• DIRECTIONS
Leaving out the images, transcribe every record below exactly.

• RECORDS PROVIDED
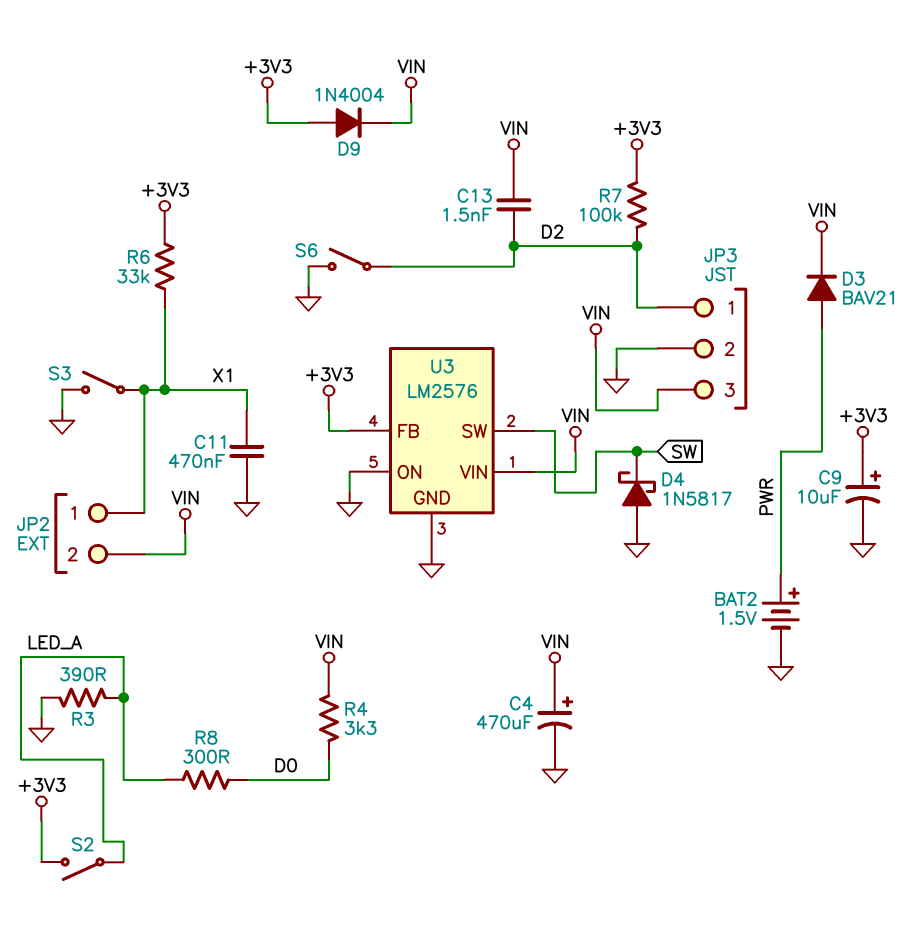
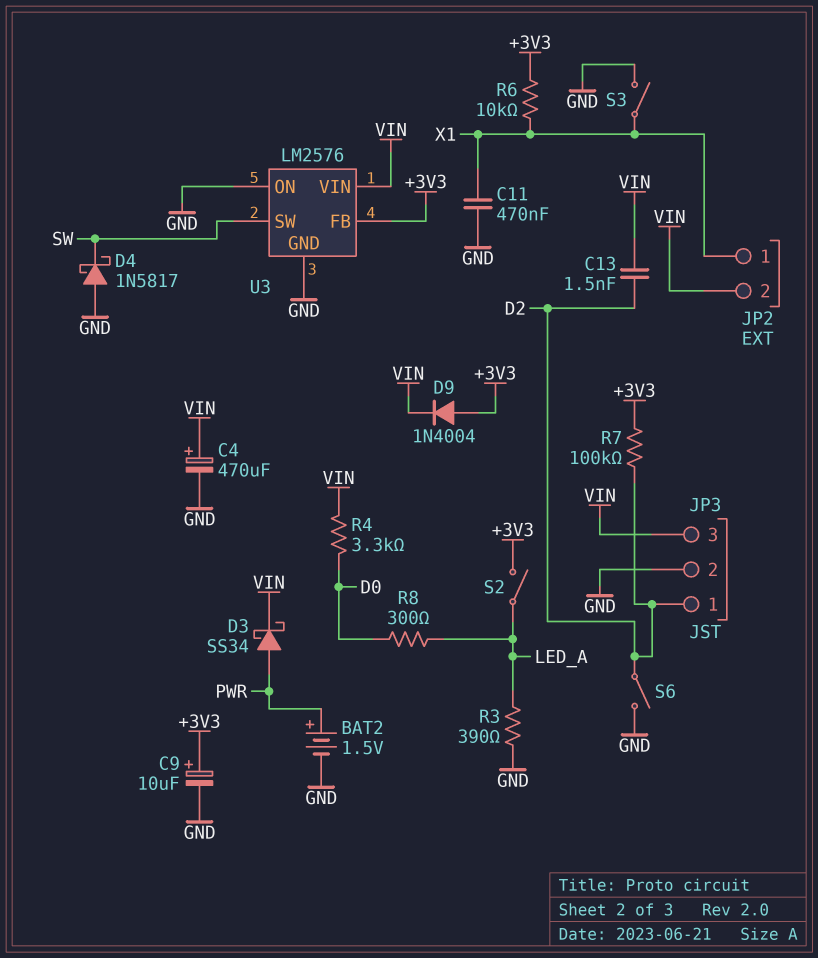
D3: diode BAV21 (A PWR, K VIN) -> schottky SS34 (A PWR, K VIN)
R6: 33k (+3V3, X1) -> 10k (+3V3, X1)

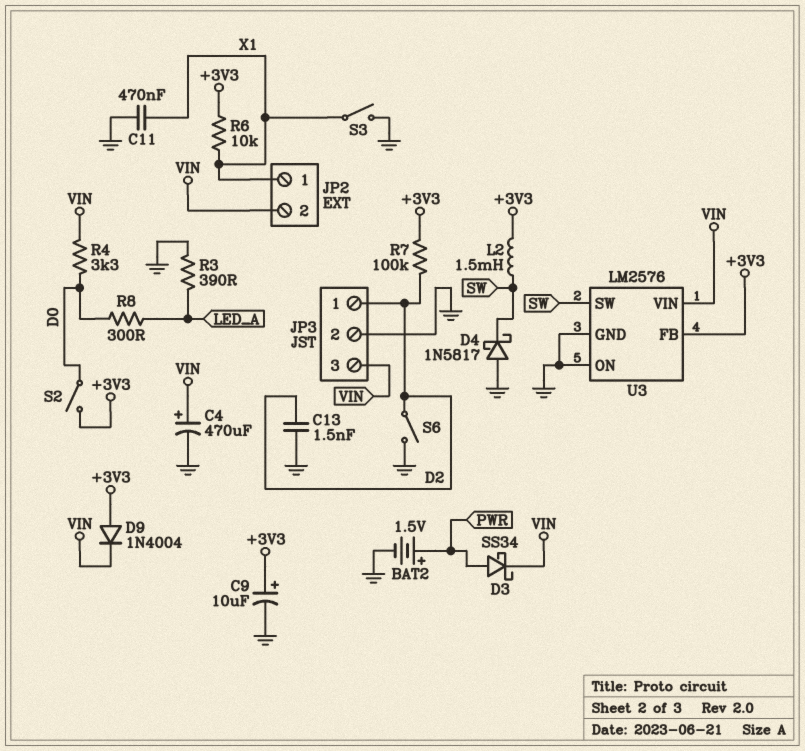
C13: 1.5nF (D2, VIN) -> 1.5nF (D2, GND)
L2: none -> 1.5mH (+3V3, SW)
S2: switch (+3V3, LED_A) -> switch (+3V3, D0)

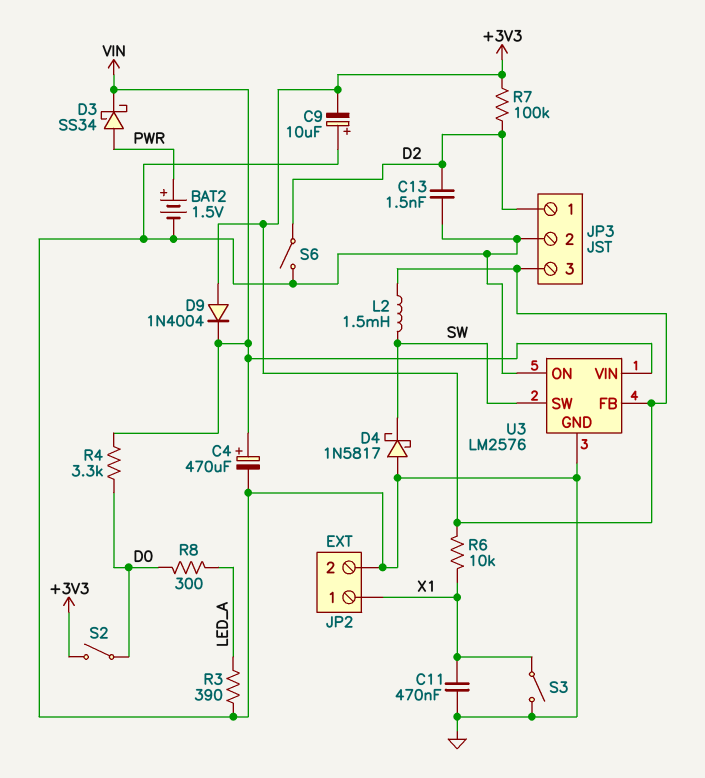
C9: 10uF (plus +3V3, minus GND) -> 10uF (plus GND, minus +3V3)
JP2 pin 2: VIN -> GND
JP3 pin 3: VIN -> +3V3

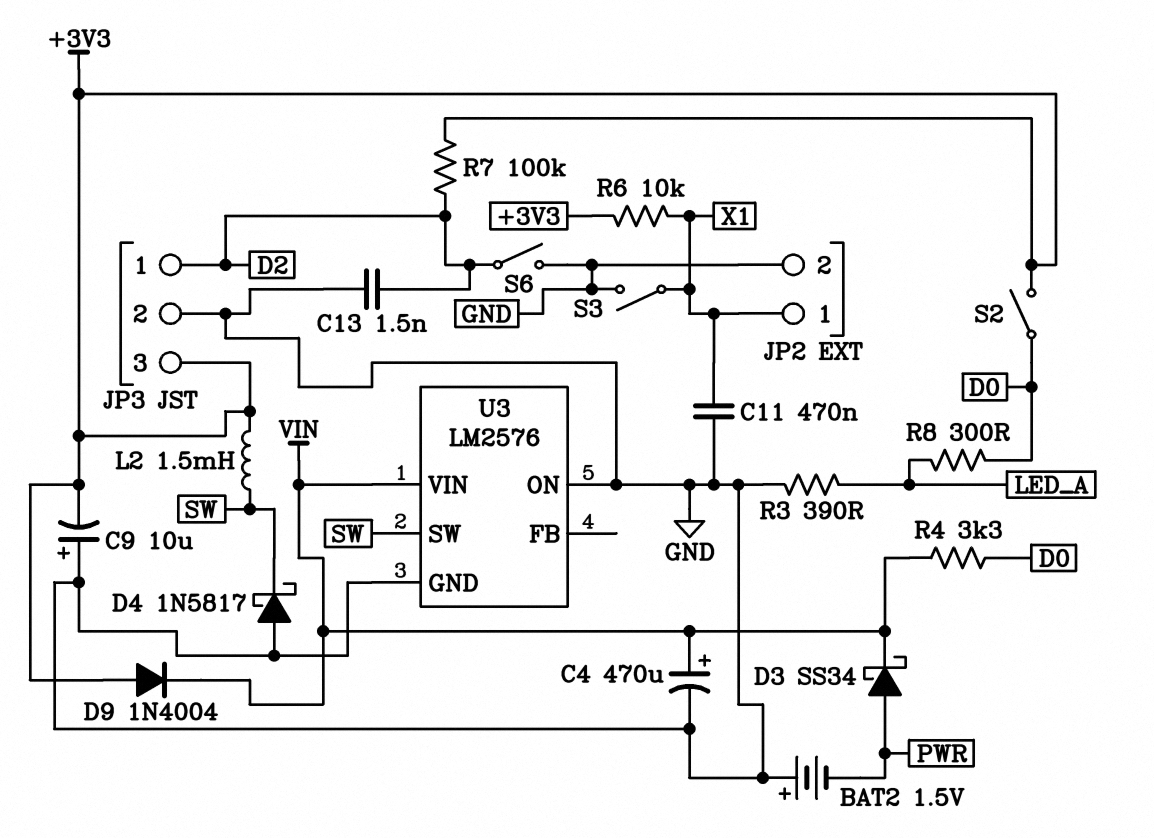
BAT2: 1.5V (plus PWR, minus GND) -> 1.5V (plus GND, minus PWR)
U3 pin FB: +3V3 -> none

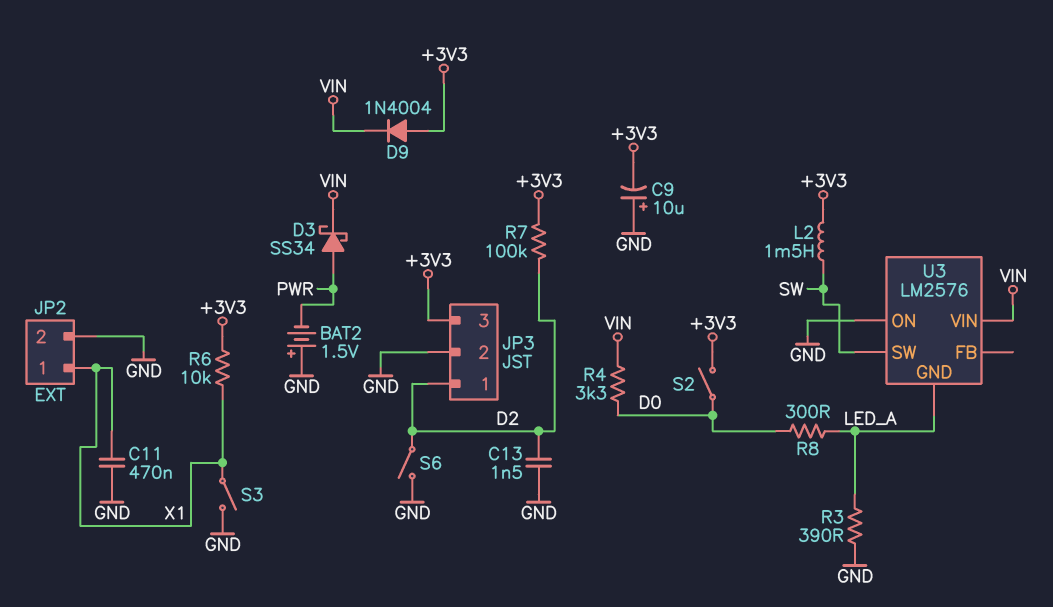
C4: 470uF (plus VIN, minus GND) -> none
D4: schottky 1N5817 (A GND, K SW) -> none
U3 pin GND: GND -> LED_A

• RESPONSE AREA
D3: diode BAV21 (A PWR, K VIN) -> schottky SS34 (A PWR, K VIN)
R6: 33k (+3V3, X1) -> 10k (+3V3, X1)

C13: 1.5nF (D2, VIN) -> 1.5nF (D2, GND)
L2: none -> 1.5mH (+3V3, SW)
S2: switch (+3V3, LED_A) -> switch (+3V3, D0)

C9: 10uF (plus +3V3, minus GND) -> 10uF (plus GND, minus +3V3)
JP2 pin 2: VIN -> GND
JP3 pin 3: VIN -> +3V3

BAT2: 1.5V (plus PWR, minus GND) -> 1.5V (plus GND, minus PWR)
U3 pin FB: +3V3 -> none

C4: 470uF (plus VIN, minus GND) -> none
D4: schottky 1N5817 (A GND, K SW) -> none
U3 pin GND: GND -> LED_A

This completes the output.